**Your task:** Please copy every line of the data in which the string "pink" appears.

**Available data:**

════════

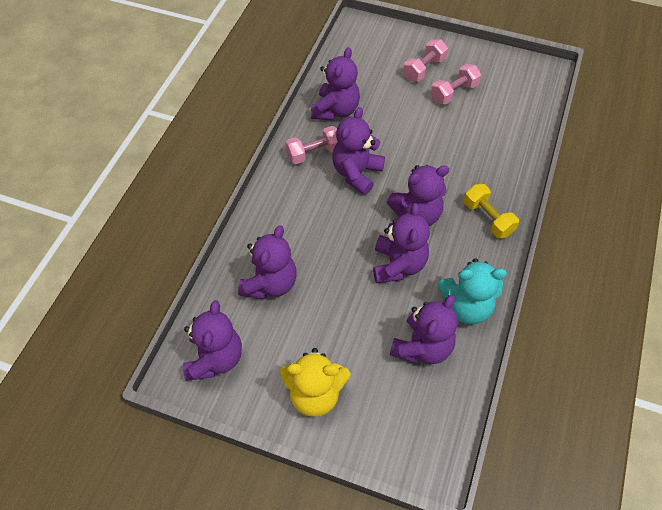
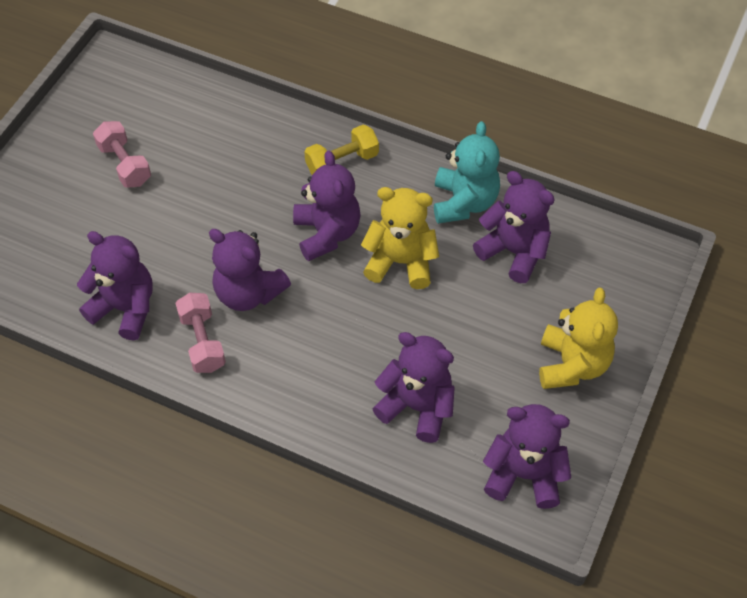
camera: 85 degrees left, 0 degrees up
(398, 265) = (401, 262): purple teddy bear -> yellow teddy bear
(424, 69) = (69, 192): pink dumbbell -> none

════════

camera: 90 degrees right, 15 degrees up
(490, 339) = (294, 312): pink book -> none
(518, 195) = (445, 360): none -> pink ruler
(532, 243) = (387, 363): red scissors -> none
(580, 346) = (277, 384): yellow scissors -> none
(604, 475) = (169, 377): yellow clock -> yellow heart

════════

**Response to this task:**
(424, 69) = (69, 192): pink dumbbell -> none
(490, 339) = (294, 312): pink book -> none
(518, 195) = (445, 360): none -> pink ruler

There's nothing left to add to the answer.